--- Exercise ---
Say how many lines of the records include the string "yellow". Nothing else belongs in the answer.

----- Data for analysis -----

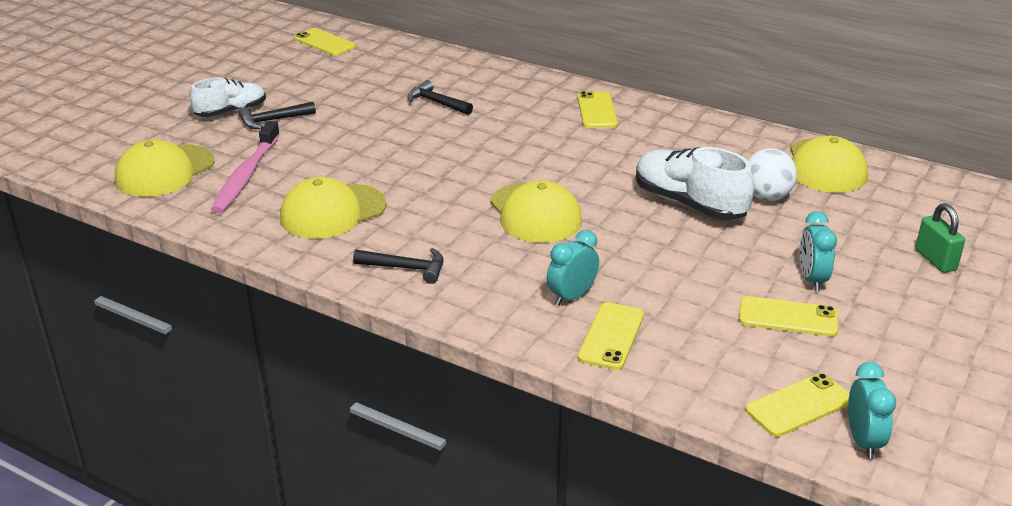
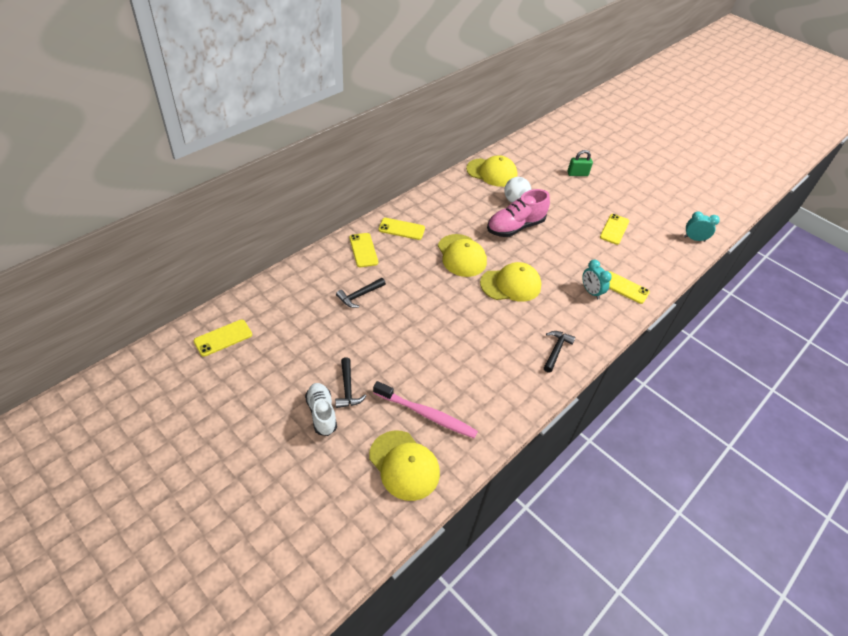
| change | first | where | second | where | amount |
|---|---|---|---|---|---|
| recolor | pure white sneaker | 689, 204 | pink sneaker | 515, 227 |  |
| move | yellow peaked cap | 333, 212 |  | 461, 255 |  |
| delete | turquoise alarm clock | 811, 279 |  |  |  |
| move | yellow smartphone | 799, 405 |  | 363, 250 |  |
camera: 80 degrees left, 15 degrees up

-----

--- Response area ---
2